Your task: In the listing below, pick out lines with "road".

Given data:
"""
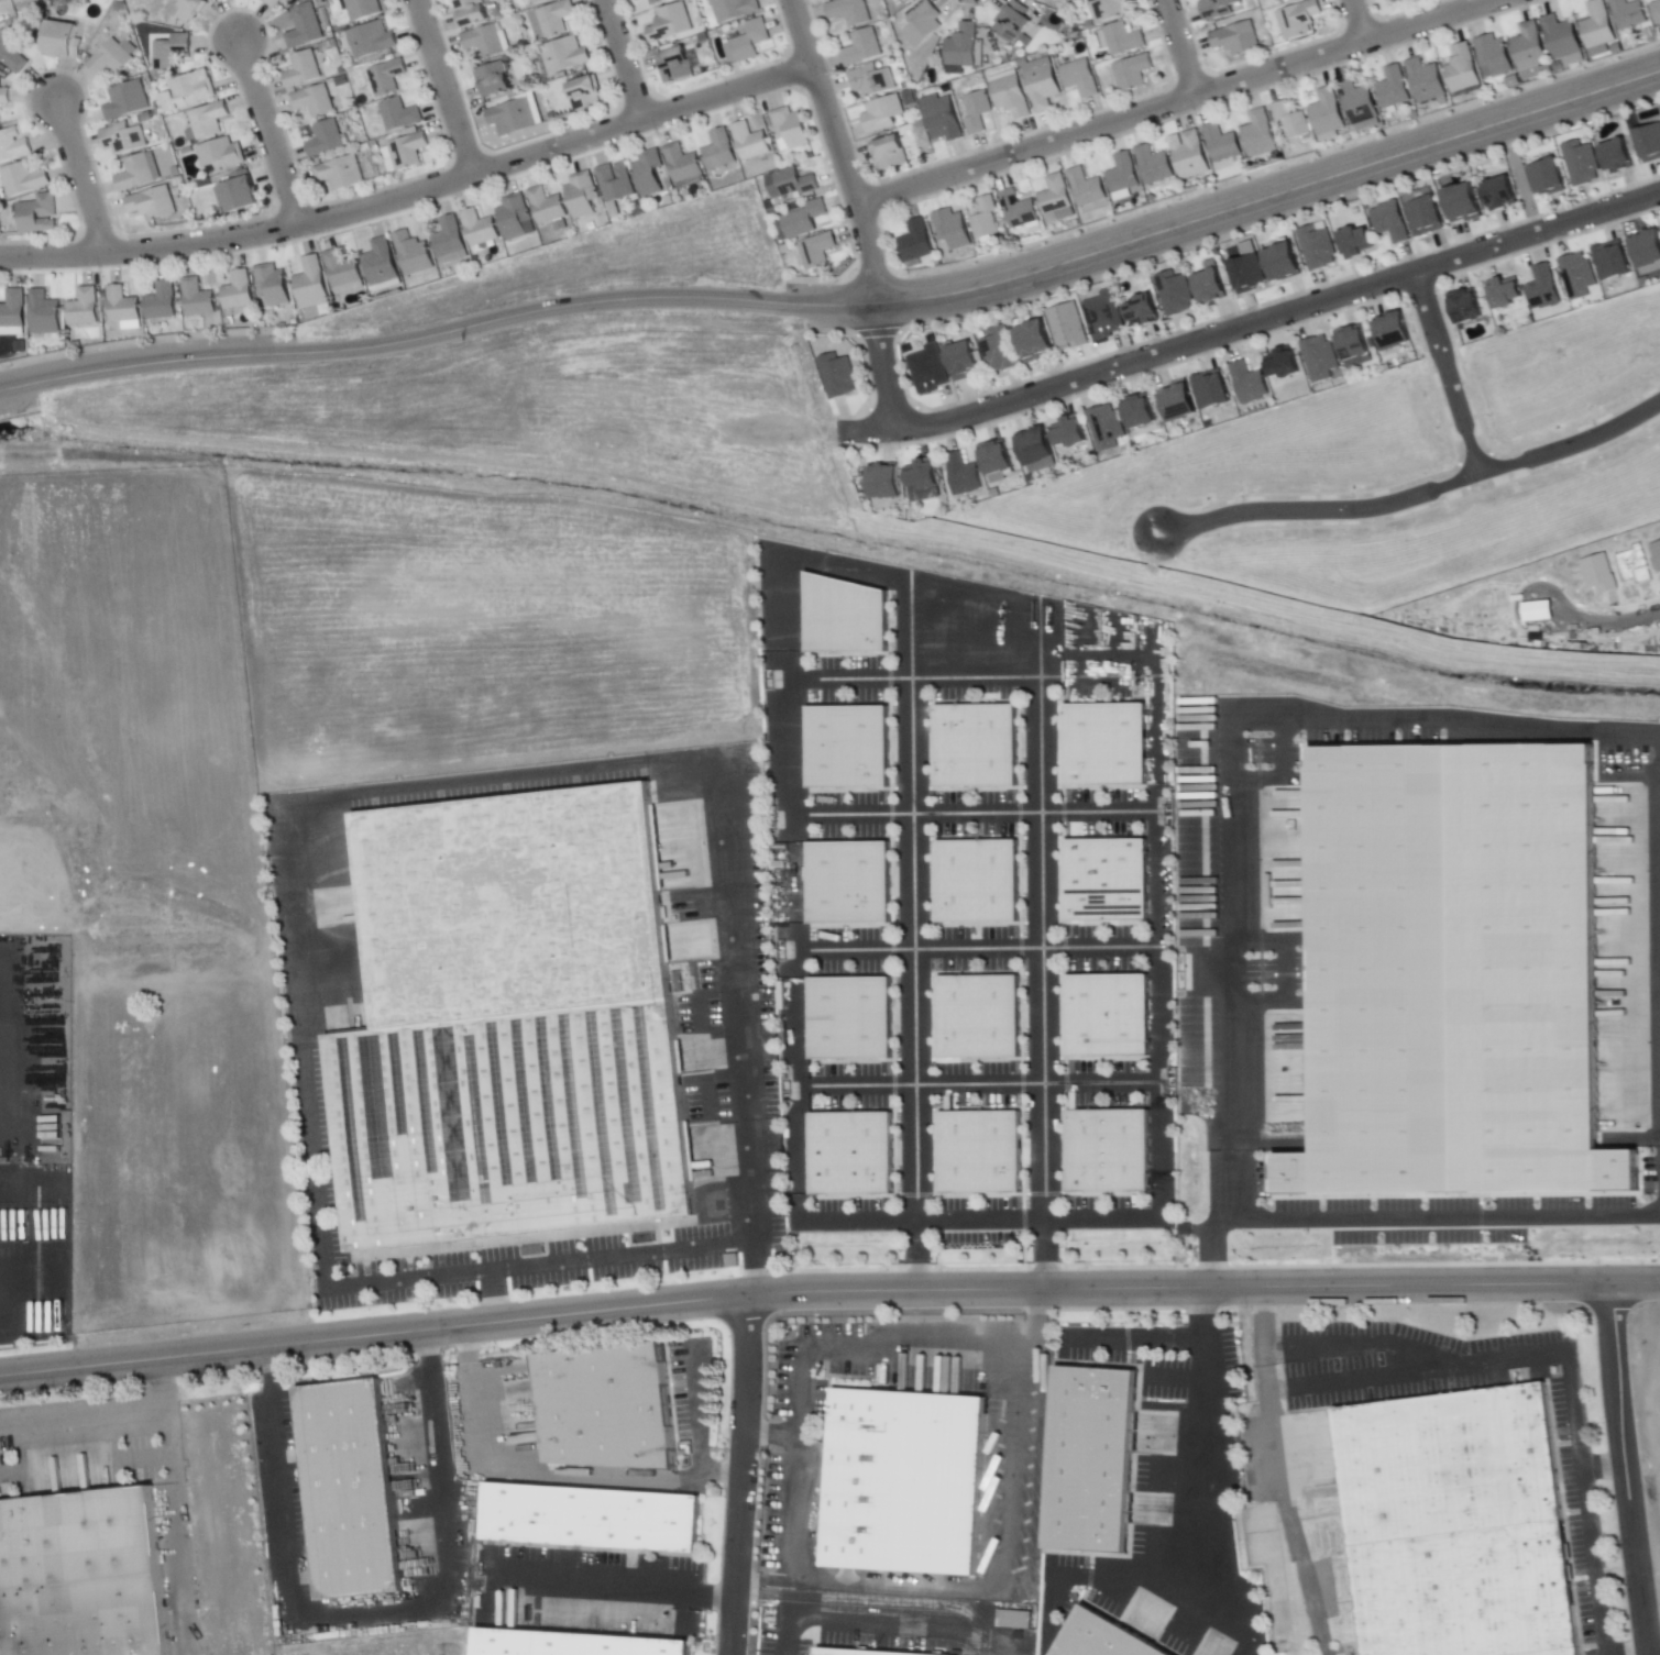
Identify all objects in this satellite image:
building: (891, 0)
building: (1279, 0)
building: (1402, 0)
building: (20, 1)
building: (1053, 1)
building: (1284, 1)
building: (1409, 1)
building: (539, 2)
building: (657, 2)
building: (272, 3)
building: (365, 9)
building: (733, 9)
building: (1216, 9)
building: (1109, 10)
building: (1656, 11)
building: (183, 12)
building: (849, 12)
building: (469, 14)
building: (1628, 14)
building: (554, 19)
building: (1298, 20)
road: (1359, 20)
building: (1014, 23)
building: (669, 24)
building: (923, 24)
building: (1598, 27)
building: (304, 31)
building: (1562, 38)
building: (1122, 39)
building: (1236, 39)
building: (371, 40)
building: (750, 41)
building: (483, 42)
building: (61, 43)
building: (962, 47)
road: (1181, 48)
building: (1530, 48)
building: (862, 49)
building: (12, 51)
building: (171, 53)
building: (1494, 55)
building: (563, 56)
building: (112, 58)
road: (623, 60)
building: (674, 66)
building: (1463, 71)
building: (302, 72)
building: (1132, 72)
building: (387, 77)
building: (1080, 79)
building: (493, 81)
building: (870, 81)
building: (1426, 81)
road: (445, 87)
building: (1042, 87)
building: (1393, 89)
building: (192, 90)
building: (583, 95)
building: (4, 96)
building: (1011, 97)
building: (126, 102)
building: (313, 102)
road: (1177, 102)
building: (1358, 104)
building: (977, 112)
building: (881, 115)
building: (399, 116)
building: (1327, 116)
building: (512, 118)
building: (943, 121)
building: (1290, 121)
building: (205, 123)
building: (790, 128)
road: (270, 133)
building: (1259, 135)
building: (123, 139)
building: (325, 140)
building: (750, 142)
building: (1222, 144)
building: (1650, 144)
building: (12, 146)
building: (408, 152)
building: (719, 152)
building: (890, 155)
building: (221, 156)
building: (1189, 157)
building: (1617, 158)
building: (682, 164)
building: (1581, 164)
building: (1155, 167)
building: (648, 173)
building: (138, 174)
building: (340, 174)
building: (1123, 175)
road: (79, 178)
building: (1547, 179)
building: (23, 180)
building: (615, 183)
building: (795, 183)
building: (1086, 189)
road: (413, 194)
"""
Output below:
road: (1359, 20)
road: (1181, 48)
road: (623, 60)
road: (445, 87)
road: (1177, 102)
road: (270, 133)
road: (79, 178)
road: (413, 194)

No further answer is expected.